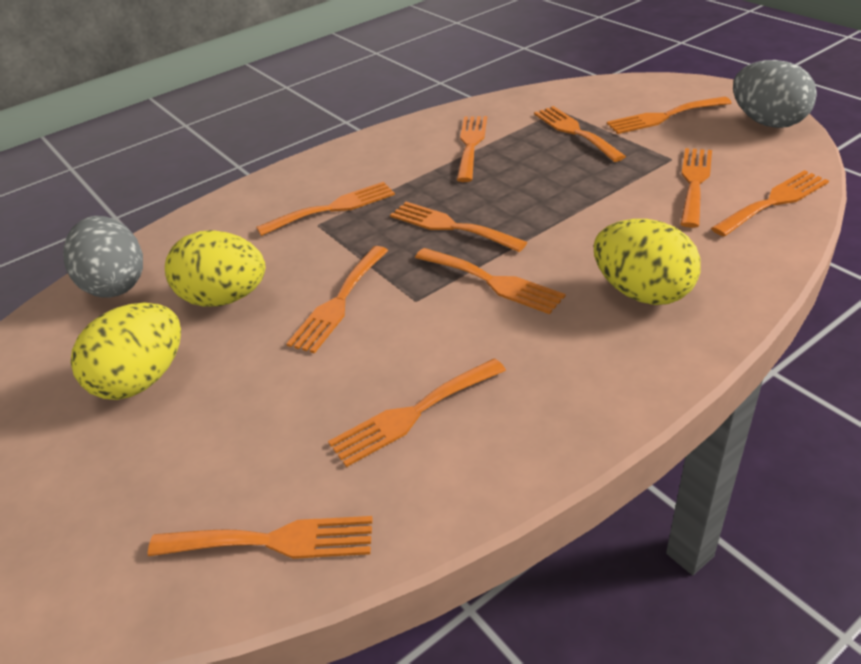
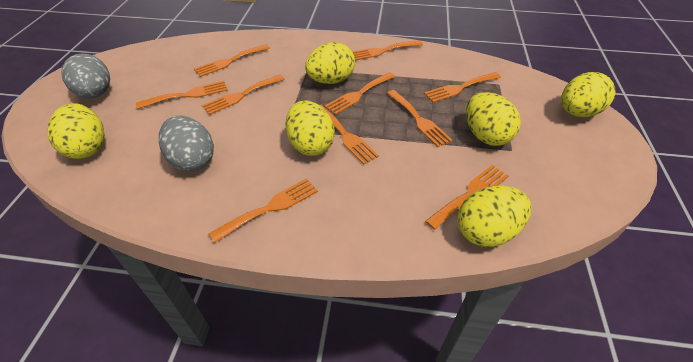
orange fork: 11 -> 10
yellow egg: 3 -> 6

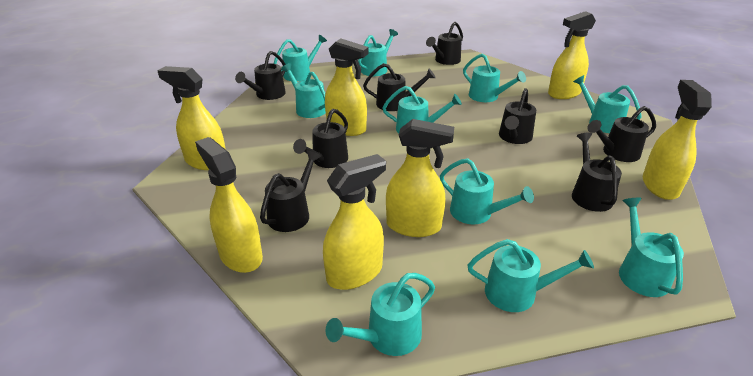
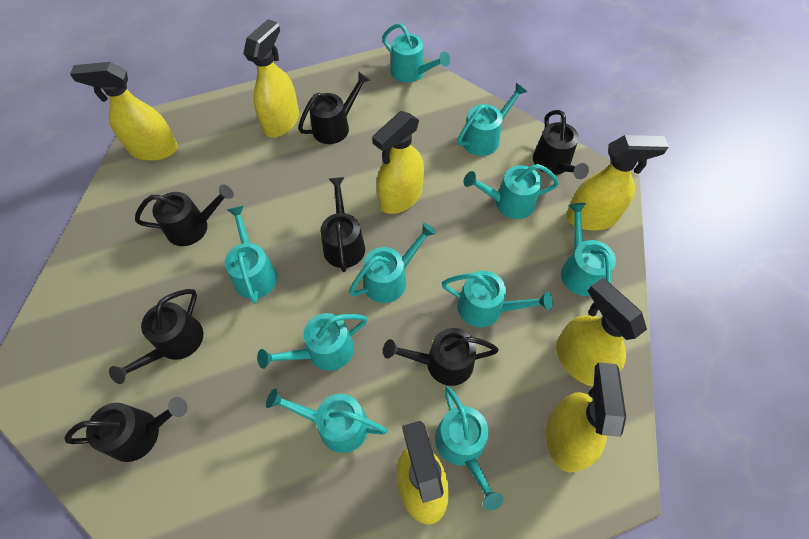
black watering can: 8 -> 7

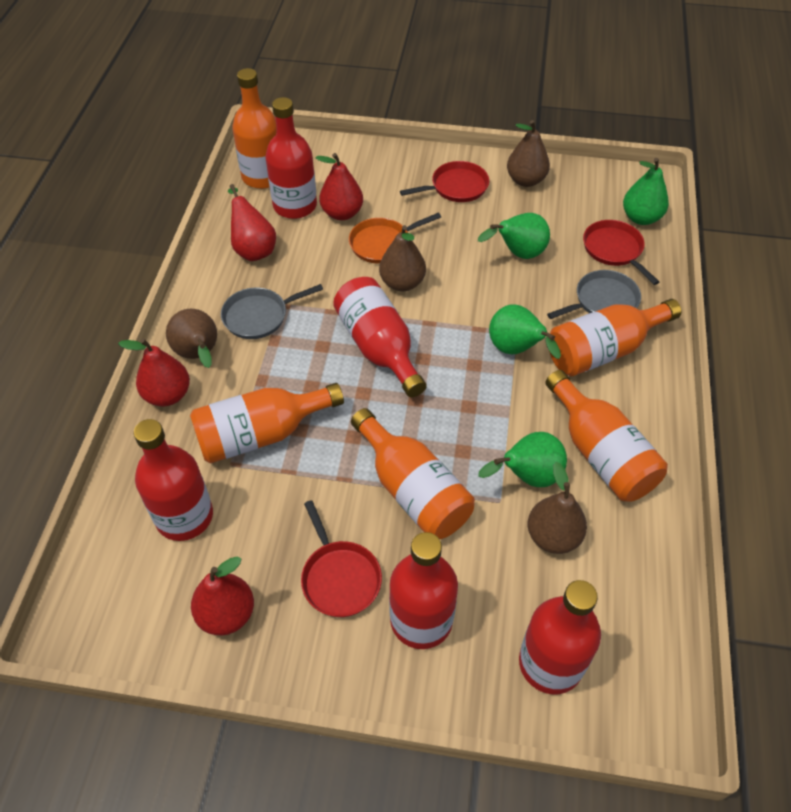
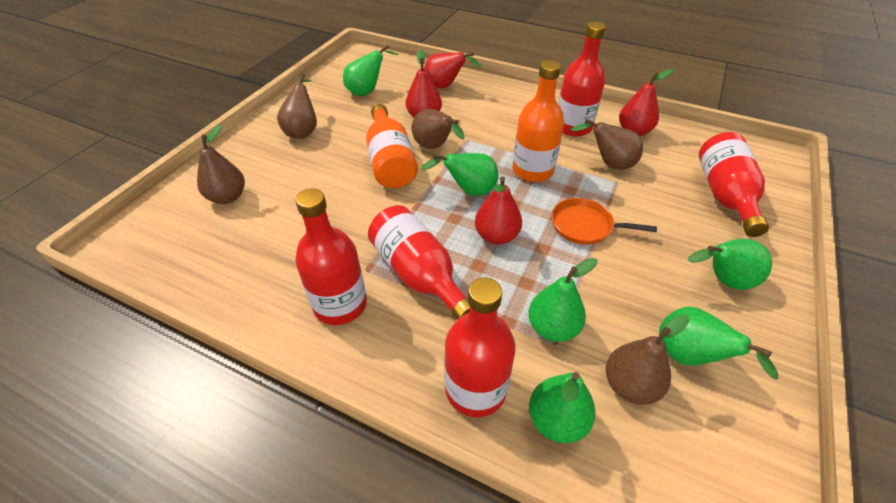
brown pear: 4 -> 5
green pear: 4 -> 6
grey pan: 2 -> 0
orange bottle: 5 -> 2
red pan: 3 -> 0

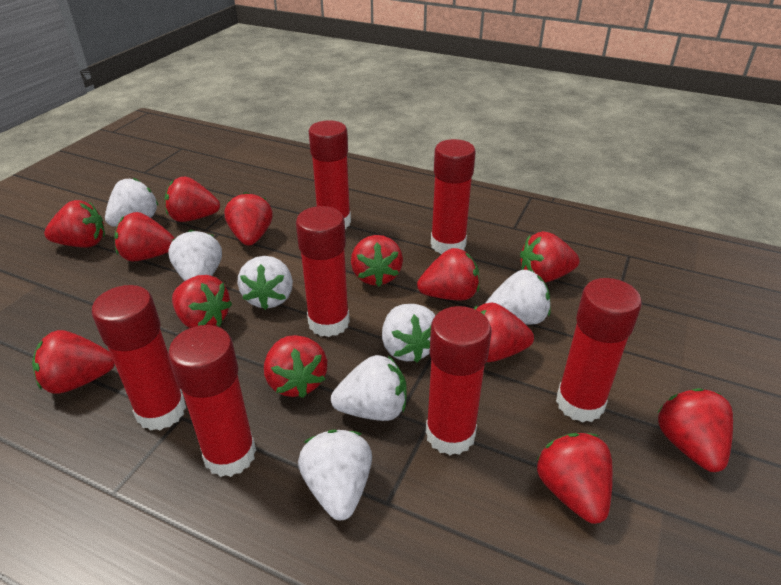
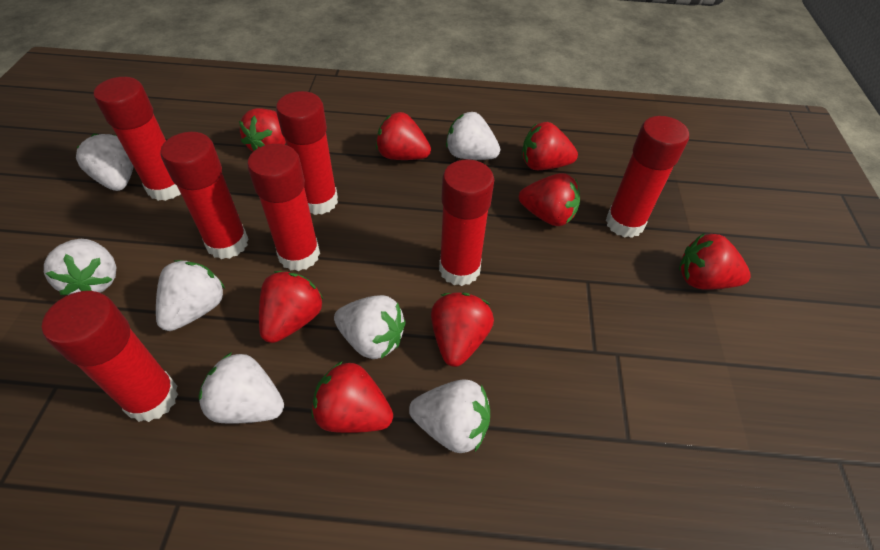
red strawberry: 13 -> 8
· · · ·
PROBLEM
With the pictures left out, copy exactly the lines from the one containing "yellow egg: 3 -> 6" through the final line of the records above, both included.

ANSWER TO THE EXERCISE
yellow egg: 3 -> 6

black watering can: 8 -> 7

brown pear: 4 -> 5
green pear: 4 -> 6
grey pan: 2 -> 0
orange bottle: 5 -> 2
red pan: 3 -> 0

red strawberry: 13 -> 8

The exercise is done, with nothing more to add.